EXERCISE PROMPT - All lines from the one containing "U1: buffer (in IN0, out G2) -> none" down to the one containing "U9: NAND (in", both ends included, are to be given again exactly; omit the rest of the listing below.

RECORDS FOR THE TASK -
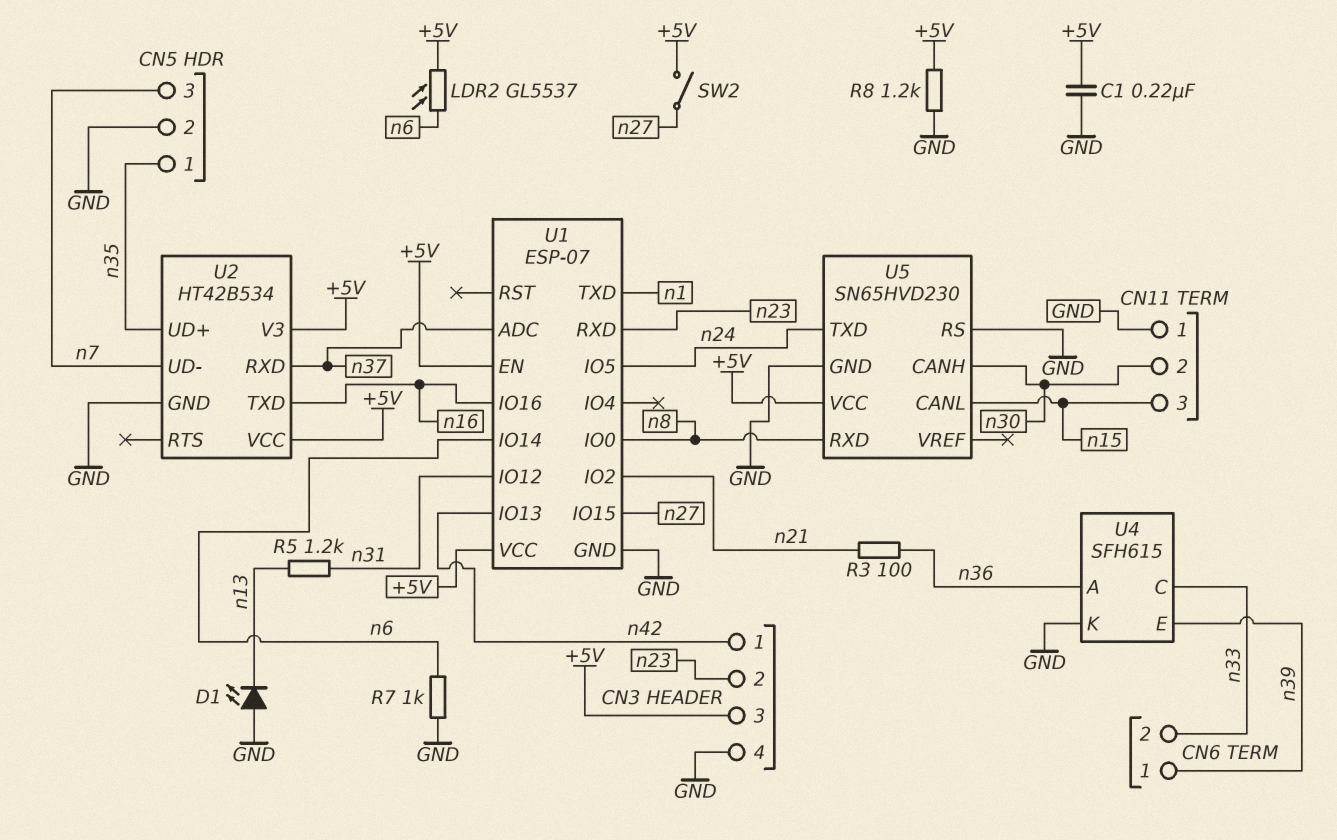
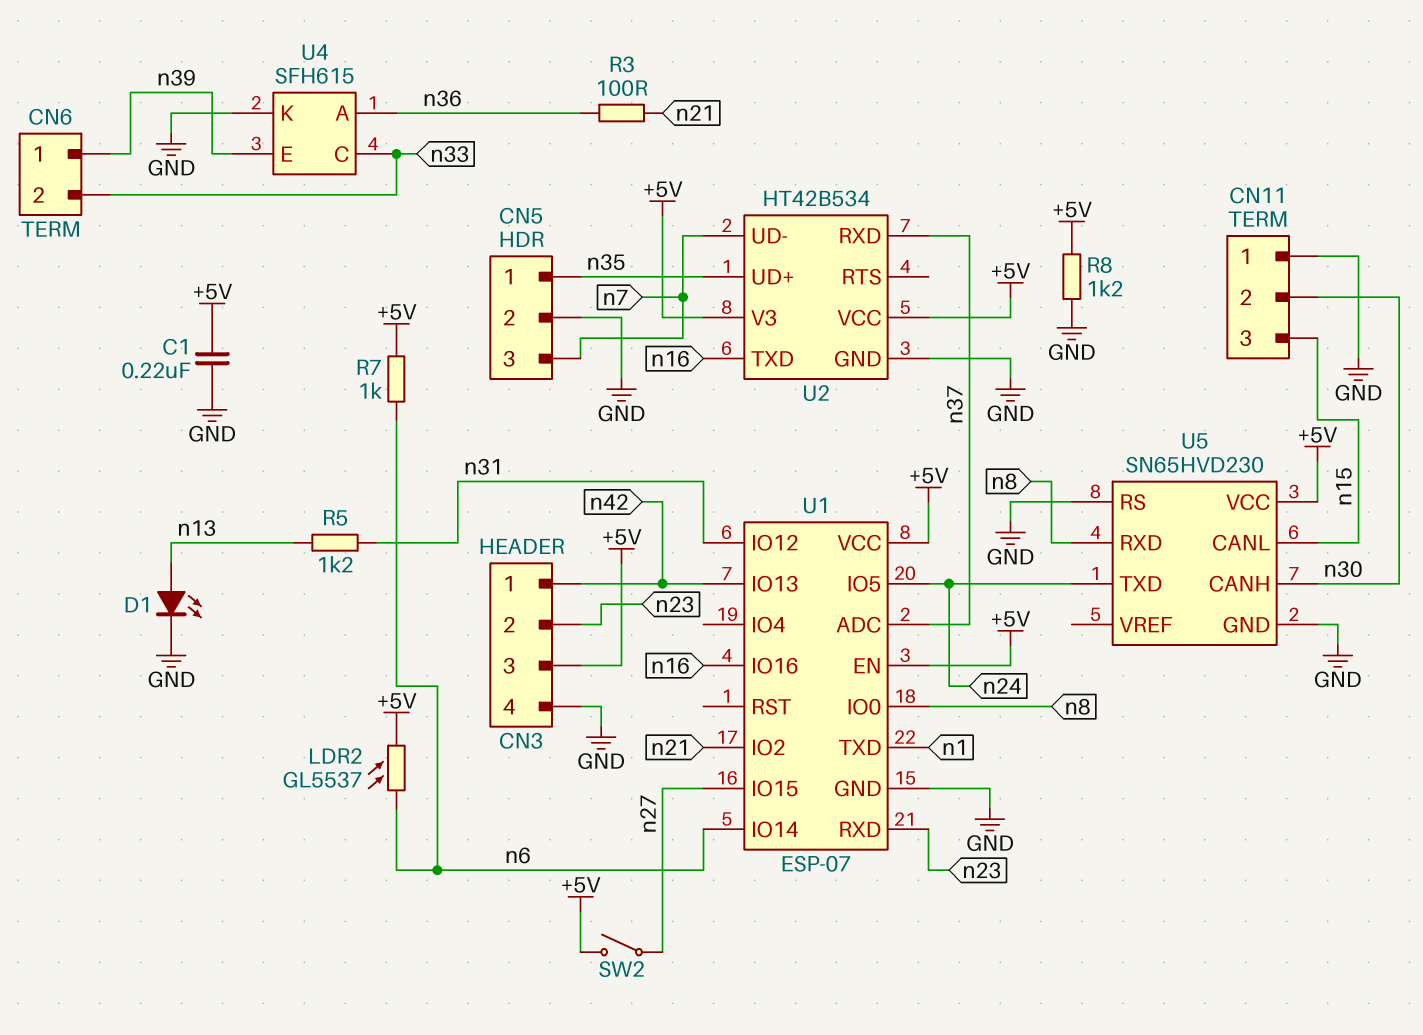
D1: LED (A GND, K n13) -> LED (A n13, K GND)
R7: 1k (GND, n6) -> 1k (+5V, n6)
* * *
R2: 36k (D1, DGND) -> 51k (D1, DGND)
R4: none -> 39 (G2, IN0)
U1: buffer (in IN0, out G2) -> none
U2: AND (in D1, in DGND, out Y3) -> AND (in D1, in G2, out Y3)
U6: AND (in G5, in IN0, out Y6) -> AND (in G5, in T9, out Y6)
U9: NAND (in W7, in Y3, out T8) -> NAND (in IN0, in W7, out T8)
---
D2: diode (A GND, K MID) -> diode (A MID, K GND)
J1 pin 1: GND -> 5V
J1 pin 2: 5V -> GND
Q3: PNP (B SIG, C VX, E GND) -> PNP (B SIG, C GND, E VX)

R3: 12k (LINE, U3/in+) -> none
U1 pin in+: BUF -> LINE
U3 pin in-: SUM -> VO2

SOLUTION -
U1: buffer (in IN0, out G2) -> none
U2: AND (in D1, in DGND, out Y3) -> AND (in D1, in G2, out Y3)
U6: AND (in G5, in IN0, out Y6) -> AND (in G5, in T9, out Y6)
U9: NAND (in W7, in Y3, out T8) -> NAND (in IN0, in W7, out T8)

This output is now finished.